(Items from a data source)
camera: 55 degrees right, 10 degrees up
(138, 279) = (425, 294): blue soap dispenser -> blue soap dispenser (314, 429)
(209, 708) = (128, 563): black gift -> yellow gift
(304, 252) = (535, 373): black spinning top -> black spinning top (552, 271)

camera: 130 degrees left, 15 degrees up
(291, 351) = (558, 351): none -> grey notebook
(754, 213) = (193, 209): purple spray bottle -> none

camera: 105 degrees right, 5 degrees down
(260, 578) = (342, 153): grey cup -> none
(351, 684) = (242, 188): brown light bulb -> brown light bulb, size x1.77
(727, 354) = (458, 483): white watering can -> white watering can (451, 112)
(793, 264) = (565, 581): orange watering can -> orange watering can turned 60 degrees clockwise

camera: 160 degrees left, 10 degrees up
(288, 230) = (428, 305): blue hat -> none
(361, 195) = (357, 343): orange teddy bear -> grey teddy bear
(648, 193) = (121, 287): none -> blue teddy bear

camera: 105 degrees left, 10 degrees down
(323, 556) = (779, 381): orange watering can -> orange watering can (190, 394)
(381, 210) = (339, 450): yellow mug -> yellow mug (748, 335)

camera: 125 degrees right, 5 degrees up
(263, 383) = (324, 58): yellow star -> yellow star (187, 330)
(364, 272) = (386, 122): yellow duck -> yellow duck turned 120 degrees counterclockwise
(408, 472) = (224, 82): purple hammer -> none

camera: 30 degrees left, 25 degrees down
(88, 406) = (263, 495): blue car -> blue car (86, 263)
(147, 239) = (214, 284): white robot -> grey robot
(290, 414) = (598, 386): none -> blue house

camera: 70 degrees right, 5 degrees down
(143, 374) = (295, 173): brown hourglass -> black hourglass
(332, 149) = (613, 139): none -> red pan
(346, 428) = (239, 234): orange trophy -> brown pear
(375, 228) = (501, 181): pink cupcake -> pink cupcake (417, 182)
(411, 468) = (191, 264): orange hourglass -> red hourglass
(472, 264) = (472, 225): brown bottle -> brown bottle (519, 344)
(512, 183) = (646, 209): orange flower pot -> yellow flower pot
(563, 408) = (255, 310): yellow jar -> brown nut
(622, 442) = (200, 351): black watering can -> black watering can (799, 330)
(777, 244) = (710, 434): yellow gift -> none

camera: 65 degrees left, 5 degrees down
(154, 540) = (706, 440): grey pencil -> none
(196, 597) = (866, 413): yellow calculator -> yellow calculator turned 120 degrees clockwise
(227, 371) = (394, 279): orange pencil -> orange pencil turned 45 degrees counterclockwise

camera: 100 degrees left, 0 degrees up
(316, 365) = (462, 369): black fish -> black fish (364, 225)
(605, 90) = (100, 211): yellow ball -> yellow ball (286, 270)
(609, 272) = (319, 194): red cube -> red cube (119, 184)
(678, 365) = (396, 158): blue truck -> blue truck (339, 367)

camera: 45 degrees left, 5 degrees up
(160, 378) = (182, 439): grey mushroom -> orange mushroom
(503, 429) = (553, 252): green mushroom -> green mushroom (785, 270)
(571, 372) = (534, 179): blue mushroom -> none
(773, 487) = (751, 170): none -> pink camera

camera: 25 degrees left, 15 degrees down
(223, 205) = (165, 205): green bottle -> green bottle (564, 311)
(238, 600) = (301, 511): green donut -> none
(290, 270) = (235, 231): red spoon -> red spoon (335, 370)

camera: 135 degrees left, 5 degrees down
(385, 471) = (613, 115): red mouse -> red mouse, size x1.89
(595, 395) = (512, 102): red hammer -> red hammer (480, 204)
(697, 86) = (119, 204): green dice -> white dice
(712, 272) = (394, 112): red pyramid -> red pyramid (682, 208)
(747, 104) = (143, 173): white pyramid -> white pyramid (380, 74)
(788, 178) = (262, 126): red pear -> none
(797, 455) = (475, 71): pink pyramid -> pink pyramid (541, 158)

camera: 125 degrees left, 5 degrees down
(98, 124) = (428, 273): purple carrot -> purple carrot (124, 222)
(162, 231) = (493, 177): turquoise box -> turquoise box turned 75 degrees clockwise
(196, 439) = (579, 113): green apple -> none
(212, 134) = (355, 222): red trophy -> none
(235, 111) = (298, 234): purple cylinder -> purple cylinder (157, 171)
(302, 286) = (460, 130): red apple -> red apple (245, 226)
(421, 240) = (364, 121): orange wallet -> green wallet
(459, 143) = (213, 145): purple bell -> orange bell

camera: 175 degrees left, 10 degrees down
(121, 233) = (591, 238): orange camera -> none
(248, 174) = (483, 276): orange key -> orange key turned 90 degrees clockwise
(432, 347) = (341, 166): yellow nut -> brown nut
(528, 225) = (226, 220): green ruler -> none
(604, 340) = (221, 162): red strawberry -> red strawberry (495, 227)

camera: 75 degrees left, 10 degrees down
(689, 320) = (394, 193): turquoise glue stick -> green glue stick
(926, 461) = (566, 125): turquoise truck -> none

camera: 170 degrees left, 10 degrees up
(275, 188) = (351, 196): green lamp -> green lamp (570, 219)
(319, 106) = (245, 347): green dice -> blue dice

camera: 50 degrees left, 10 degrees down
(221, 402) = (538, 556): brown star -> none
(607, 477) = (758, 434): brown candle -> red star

**Your task:** With no alteration of any kind, give the data again in full.

**Worked solution:**
camera: 55 degrees right, 10 degrees up
(138, 279) = (425, 294): blue soap dispenser -> blue soap dispenser (314, 429)
(209, 708) = (128, 563): black gift -> yellow gift
(304, 252) = (535, 373): black spinning top -> black spinning top (552, 271)

camera: 130 degrees left, 15 degrees up
(291, 351) = (558, 351): none -> grey notebook
(754, 213) = (193, 209): purple spray bottle -> none

camera: 105 degrees right, 5 degrees down
(260, 578) = (342, 153): grey cup -> none
(351, 684) = (242, 188): brown light bulb -> brown light bulb, size x1.77
(727, 354) = (458, 483): white watering can -> white watering can (451, 112)
(793, 264) = (565, 581): orange watering can -> orange watering can turned 60 degrees clockwise

camera: 160 degrees left, 10 degrees up
(288, 230) = (428, 305): blue hat -> none
(361, 195) = (357, 343): orange teddy bear -> grey teddy bear
(648, 193) = (121, 287): none -> blue teddy bear

camera: 105 degrees left, 10 degrees down
(323, 556) = (779, 381): orange watering can -> orange watering can (190, 394)
(381, 210) = (339, 450): yellow mug -> yellow mug (748, 335)

camera: 125 degrees right, 5 degrees up
(263, 383) = (324, 58): yellow star -> yellow star (187, 330)
(364, 272) = (386, 122): yellow duck -> yellow duck turned 120 degrees counterclockwise
(408, 472) = (224, 82): purple hammer -> none

camera: 30 degrees left, 25 degrees down
(88, 406) = (263, 495): blue car -> blue car (86, 263)
(147, 239) = (214, 284): white robot -> grey robot
(290, 414) = (598, 386): none -> blue house

camera: 70 degrees right, 5 degrees down
(143, 374) = (295, 173): brown hourglass -> black hourglass
(332, 149) = (613, 139): none -> red pan
(346, 428) = (239, 234): orange trophy -> brown pear
(375, 228) = (501, 181): pink cupcake -> pink cupcake (417, 182)
(411, 468) = (191, 264): orange hourglass -> red hourglass
(472, 264) = (472, 225): brown bottle -> brown bottle (519, 344)
(512, 183) = (646, 209): orange flower pot -> yellow flower pot
(563, 408) = (255, 310): yellow jar -> brown nut
(622, 442) = (200, 351): black watering can -> black watering can (799, 330)
(777, 244) = (710, 434): yellow gift -> none

camera: 65 degrees left, 5 degrees down
(154, 540) = (706, 440): grey pencil -> none
(196, 597) = (866, 413): yellow calculator -> yellow calculator turned 120 degrees clockwise
(227, 371) = (394, 279): orange pencil -> orange pencil turned 45 degrees counterclockwise

camera: 100 degrees left, 0 degrees up
(316, 365) = (462, 369): black fish -> black fish (364, 225)
(605, 90) = (100, 211): yellow ball -> yellow ball (286, 270)
(609, 272) = (319, 194): red cube -> red cube (119, 184)
(678, 365) = (396, 158): blue truck -> blue truck (339, 367)

camera: 45 degrees left, 5 degrees up
(160, 378) = (182, 439): grey mushroom -> orange mushroom
(503, 429) = (553, 252): green mushroom -> green mushroom (785, 270)
(571, 372) = (534, 179): blue mushroom -> none
(773, 487) = (751, 170): none -> pink camera

camera: 25 degrees left, 15 degrees down
(223, 205) = (165, 205): green bottle -> green bottle (564, 311)
(238, 600) = (301, 511): green donut -> none
(290, 270) = (235, 231): red spoon -> red spoon (335, 370)

camera: 135 degrees left, 5 degrees down
(385, 471) = (613, 115): red mouse -> red mouse, size x1.89
(595, 395) = (512, 102): red hammer -> red hammer (480, 204)
(697, 86) = (119, 204): green dice -> white dice
(712, 272) = (394, 112): red pyramid -> red pyramid (682, 208)
(747, 104) = (143, 173): white pyramid -> white pyramid (380, 74)
(788, 178) = (262, 126): red pear -> none
(797, 455) = (475, 71): pink pyramid -> pink pyramid (541, 158)

camera: 125 degrees left, 5 degrees down
(98, 124) = (428, 273): purple carrot -> purple carrot (124, 222)
(162, 231) = (493, 177): turquoise box -> turquoise box turned 75 degrees clockwise
(196, 439) = (579, 113): green apple -> none
(212, 134) = (355, 222): red trophy -> none
(235, 111) = (298, 234): purple cylinder -> purple cylinder (157, 171)
(302, 286) = (460, 130): red apple -> red apple (245, 226)
(421, 240) = (364, 121): orange wallet -> green wallet
(459, 143) = (213, 145): purple bell -> orange bell

camera: 175 degrees left, 10 degrees down
(121, 233) = (591, 238): orange camera -> none
(248, 174) = (483, 276): orange key -> orange key turned 90 degrees clockwise
(432, 347) = (341, 166): yellow nut -> brown nut
(528, 225) = (226, 220): green ruler -> none
(604, 340) = (221, 162): red strawberry -> red strawberry (495, 227)

camera: 75 degrees left, 10 degrees down
(689, 320) = (394, 193): turquoise glue stick -> green glue stick
(926, 461) = (566, 125): turquoise truck -> none

camera: 170 degrees left, 10 degrees up
(275, 188) = (351, 196): green lamp -> green lamp (570, 219)
(319, 106) = (245, 347): green dice -> blue dice

camera: 50 degrees left, 10 degrees down
(221, 402) = (538, 556): brown star -> none
(607, 477) = (758, 434): brown candle -> red star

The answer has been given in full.